Listed records Block Start
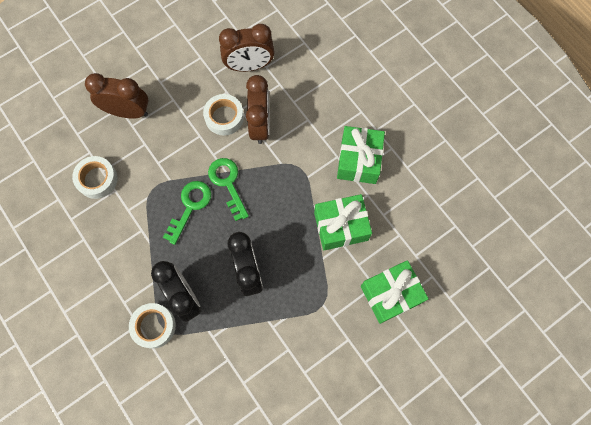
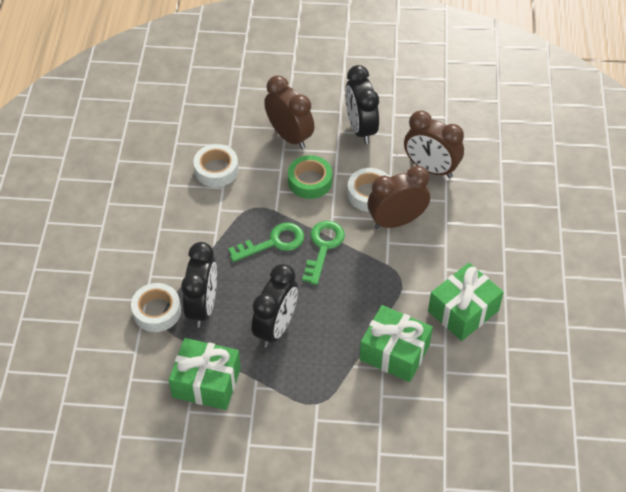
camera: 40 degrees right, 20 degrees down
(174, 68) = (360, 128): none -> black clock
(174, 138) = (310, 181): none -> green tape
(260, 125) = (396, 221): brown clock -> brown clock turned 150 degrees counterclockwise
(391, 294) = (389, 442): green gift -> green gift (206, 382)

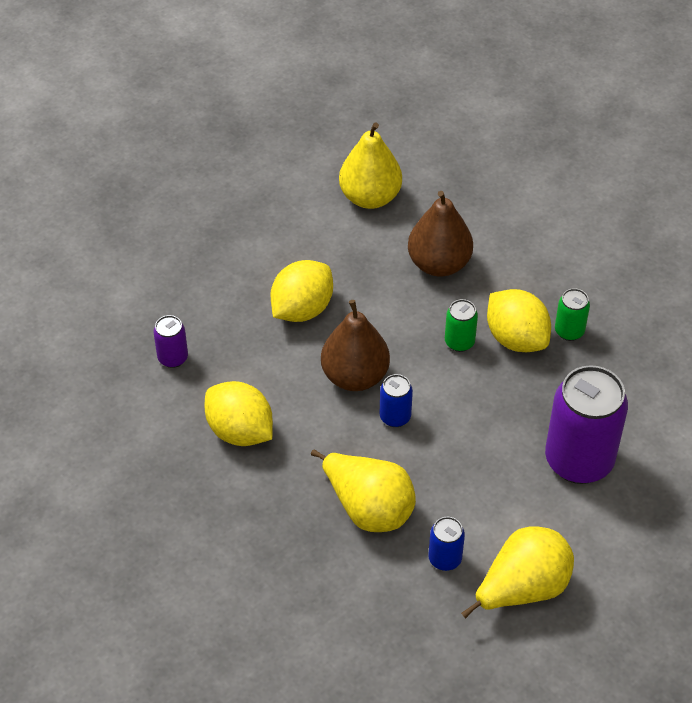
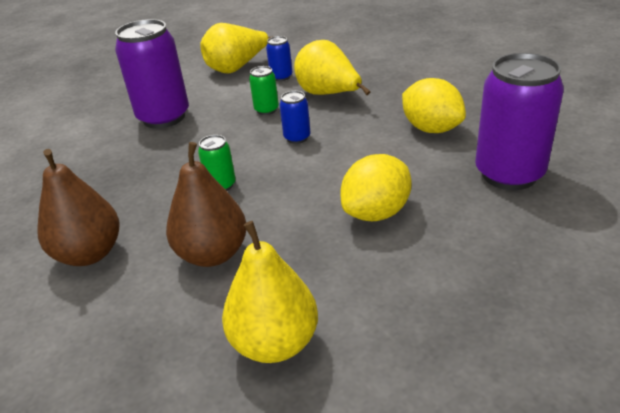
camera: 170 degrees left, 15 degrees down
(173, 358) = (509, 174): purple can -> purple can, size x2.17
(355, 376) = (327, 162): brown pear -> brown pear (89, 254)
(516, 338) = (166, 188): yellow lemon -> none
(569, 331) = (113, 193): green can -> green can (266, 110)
Listed records Block End
Listed records Block Start
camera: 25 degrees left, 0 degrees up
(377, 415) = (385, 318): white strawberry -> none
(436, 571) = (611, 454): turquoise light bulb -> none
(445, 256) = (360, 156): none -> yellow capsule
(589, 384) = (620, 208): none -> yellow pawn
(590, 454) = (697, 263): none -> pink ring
Listed records Block End
--- Work to be completed ---
Only the lines above from the one with "(436, 571) = (611, 454): turquoise" up to and including the one with "(590, 454) = (697, 263): none -> pink ring" should be repeated, exactly as written.

--- Final answer ---
(436, 571) = (611, 454): turquoise light bulb -> none
(445, 256) = (360, 156): none -> yellow capsule
(589, 384) = (620, 208): none -> yellow pawn
(590, 454) = (697, 263): none -> pink ring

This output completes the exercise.